* [Action item]: The stretch from the line with "Pokal/grün (543, 495)" through the line with "Gabel/grün (582, 276)" in the records below: write it out exactly, and nothing else.

Start of Block

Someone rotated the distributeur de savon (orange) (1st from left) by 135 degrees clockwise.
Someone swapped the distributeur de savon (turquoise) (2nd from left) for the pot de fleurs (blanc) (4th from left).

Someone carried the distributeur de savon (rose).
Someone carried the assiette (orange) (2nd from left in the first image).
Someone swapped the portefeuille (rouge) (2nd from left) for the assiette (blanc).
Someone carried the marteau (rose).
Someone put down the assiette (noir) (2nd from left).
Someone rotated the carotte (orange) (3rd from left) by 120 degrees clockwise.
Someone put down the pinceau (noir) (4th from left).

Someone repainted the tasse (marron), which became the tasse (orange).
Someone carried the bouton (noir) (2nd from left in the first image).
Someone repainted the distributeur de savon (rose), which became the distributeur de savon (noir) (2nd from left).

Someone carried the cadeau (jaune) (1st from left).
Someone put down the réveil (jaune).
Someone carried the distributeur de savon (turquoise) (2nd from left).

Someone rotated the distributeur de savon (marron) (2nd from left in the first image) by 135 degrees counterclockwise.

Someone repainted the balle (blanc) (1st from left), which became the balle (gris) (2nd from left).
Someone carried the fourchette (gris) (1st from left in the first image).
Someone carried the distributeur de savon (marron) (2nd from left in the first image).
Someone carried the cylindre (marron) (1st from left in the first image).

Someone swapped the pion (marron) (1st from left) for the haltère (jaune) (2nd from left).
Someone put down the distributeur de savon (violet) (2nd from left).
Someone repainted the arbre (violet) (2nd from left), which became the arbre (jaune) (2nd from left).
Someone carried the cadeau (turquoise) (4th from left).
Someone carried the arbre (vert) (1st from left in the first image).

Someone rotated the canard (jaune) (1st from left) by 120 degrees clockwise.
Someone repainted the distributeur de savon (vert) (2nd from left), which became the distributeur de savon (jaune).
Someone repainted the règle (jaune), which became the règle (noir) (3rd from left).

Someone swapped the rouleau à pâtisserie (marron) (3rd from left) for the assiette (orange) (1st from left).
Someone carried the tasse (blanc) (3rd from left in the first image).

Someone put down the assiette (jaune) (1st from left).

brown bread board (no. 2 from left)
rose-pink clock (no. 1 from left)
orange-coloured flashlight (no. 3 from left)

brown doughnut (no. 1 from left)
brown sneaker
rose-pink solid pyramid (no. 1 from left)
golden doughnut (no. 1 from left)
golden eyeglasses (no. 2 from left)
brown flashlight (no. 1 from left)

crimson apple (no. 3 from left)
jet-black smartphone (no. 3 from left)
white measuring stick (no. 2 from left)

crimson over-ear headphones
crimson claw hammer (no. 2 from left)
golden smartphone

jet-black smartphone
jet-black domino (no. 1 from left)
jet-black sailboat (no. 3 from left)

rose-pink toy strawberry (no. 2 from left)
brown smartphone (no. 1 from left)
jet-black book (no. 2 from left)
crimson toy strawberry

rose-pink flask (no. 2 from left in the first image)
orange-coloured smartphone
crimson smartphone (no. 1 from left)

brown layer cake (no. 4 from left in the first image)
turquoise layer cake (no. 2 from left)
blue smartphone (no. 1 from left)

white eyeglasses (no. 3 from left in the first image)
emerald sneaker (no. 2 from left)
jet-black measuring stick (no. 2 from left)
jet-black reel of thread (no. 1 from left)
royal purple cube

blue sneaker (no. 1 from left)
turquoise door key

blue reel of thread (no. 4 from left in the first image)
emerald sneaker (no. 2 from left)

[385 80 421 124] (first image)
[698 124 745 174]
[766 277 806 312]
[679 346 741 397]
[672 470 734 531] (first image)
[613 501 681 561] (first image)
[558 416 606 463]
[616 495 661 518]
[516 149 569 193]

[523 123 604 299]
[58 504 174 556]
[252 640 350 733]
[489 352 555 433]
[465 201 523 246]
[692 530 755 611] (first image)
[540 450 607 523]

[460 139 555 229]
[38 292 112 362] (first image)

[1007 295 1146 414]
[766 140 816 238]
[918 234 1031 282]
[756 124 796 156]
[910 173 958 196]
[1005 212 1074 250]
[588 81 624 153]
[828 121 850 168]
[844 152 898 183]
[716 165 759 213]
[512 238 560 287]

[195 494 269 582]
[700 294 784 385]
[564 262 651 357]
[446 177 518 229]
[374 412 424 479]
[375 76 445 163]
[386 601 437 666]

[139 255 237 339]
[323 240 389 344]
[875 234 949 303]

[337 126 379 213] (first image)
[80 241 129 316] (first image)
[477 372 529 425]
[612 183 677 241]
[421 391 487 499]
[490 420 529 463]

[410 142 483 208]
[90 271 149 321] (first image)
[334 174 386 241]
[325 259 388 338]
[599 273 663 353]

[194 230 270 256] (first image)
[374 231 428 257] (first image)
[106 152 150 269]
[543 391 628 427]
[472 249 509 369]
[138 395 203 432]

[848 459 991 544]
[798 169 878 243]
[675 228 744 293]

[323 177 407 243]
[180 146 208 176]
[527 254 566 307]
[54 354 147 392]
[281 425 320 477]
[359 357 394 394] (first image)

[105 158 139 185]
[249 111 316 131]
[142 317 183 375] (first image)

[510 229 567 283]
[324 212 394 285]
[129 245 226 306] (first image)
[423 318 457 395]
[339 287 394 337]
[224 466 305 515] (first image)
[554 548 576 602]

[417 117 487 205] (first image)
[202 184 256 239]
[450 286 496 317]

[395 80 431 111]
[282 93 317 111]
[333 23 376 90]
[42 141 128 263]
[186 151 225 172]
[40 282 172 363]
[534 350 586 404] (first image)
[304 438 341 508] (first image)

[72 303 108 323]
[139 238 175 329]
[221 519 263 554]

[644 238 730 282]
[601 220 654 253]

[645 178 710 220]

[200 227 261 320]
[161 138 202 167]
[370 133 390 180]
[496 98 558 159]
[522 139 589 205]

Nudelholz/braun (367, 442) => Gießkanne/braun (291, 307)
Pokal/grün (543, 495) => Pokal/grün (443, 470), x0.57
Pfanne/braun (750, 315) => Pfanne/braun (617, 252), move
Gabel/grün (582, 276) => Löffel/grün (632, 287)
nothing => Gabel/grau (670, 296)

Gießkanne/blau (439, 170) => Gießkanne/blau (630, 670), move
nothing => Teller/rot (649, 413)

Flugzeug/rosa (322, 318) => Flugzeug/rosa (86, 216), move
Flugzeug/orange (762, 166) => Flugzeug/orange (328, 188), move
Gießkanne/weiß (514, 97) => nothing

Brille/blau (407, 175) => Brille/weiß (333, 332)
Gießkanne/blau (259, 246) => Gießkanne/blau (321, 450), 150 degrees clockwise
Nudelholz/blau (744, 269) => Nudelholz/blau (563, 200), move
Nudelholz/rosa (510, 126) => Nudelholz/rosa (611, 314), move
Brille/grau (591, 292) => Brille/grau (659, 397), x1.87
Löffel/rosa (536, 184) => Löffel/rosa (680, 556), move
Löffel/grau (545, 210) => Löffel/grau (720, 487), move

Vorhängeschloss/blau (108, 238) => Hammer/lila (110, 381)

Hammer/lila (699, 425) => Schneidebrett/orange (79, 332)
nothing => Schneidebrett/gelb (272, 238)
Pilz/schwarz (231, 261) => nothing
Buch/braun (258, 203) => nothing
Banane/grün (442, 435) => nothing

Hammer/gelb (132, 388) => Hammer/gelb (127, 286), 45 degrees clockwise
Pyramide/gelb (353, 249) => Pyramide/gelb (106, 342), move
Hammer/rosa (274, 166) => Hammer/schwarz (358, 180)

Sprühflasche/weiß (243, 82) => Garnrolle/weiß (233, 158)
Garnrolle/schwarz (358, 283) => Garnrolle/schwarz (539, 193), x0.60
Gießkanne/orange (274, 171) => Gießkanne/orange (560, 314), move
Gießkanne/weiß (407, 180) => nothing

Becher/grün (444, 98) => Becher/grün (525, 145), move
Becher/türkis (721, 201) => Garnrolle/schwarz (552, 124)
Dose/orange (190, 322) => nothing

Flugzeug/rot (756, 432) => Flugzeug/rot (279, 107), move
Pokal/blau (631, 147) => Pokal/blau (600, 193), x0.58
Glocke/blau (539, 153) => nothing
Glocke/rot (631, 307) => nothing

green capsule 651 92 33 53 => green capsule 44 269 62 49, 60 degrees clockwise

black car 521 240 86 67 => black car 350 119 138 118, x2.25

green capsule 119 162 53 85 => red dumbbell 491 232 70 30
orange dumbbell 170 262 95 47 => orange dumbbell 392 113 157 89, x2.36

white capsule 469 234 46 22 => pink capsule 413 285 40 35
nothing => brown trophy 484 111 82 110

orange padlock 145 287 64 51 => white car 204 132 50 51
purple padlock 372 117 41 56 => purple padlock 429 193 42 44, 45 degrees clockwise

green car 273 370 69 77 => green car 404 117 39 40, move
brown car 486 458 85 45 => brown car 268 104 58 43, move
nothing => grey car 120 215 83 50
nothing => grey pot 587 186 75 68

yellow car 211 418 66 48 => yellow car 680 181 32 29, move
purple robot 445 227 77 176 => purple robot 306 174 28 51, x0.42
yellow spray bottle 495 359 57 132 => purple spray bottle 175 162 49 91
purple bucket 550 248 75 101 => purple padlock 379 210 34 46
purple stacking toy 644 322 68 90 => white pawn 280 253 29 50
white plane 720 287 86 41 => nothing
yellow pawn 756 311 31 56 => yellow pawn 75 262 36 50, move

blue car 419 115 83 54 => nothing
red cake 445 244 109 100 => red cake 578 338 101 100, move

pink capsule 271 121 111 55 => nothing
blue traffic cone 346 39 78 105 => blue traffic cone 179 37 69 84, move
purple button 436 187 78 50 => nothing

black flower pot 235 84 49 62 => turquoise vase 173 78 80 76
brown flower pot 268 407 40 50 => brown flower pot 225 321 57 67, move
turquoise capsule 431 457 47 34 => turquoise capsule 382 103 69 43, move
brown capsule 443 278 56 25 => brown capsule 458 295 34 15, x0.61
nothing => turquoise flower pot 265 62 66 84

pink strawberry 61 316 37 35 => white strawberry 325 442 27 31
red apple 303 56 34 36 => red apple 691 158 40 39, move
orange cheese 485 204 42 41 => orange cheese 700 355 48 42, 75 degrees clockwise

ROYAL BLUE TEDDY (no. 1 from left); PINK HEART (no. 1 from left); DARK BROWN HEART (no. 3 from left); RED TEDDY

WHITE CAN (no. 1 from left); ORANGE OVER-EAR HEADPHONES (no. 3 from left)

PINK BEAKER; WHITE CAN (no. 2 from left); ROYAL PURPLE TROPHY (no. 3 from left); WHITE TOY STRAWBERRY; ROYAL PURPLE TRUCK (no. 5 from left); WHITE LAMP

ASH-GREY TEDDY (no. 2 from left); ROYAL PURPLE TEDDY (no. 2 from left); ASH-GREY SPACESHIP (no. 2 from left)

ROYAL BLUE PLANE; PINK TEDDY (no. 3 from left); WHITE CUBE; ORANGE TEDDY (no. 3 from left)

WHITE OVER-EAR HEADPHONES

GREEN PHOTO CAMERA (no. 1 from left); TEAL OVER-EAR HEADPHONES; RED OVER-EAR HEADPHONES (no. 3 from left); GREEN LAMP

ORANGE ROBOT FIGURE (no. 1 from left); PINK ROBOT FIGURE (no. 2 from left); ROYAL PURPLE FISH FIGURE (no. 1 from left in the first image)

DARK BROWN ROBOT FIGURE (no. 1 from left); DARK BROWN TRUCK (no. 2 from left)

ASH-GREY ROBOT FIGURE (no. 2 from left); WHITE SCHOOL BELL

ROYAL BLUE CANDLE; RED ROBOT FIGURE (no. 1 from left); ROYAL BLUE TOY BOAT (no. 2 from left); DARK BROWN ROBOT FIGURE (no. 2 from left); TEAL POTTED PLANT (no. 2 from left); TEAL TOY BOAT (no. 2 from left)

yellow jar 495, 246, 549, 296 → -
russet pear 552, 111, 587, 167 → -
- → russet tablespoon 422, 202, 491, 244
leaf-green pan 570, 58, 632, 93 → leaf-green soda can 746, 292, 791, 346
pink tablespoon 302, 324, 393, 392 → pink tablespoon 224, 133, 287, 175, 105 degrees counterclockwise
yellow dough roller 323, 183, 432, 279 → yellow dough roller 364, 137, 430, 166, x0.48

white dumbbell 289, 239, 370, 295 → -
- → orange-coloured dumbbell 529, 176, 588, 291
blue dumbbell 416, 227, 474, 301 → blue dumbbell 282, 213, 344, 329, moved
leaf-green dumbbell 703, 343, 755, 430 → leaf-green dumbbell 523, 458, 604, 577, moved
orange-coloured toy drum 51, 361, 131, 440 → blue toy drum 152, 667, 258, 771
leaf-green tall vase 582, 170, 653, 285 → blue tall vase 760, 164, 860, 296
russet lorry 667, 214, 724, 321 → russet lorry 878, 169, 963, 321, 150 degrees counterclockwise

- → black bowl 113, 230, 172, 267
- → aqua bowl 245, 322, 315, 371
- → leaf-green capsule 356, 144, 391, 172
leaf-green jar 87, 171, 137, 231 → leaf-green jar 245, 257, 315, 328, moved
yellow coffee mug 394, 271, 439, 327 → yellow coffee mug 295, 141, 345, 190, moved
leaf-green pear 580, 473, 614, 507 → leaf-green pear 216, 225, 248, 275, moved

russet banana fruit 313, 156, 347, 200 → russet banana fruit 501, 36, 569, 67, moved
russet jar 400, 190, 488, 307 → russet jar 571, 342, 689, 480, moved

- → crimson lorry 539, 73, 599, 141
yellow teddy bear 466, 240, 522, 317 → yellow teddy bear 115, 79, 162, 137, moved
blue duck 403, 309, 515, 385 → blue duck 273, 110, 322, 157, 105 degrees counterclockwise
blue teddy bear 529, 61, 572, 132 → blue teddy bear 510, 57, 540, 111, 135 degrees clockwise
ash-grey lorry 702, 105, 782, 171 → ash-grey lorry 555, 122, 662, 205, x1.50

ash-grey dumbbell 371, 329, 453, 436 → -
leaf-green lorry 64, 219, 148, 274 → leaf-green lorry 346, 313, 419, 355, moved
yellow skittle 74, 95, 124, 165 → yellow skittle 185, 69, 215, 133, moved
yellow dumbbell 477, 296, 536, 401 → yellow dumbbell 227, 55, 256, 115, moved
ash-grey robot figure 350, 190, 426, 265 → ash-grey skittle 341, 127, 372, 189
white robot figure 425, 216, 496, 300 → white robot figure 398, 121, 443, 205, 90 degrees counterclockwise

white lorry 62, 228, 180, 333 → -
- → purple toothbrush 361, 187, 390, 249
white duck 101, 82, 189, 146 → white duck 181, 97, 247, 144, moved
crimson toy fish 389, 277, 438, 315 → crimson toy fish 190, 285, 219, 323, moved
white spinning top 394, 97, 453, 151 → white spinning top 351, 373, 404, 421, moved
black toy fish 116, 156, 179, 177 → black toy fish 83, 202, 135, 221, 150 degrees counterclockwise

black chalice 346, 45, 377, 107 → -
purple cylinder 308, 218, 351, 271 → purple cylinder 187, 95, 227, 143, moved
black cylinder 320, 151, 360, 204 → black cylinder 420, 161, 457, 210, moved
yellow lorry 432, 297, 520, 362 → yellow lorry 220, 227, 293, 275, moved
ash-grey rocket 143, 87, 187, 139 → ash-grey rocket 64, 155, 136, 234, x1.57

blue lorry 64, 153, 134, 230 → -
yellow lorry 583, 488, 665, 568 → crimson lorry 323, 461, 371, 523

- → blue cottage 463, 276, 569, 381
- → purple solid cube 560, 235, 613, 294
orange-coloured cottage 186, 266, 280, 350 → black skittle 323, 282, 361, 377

End of Block

* [Answer below]:
Pokal/grün (543, 495) => Pokal/grün (443, 470), x0.57
Pfanne/braun (750, 315) => Pfanne/braun (617, 252), move
Gabel/grün (582, 276) => Löffel/grün (632, 287)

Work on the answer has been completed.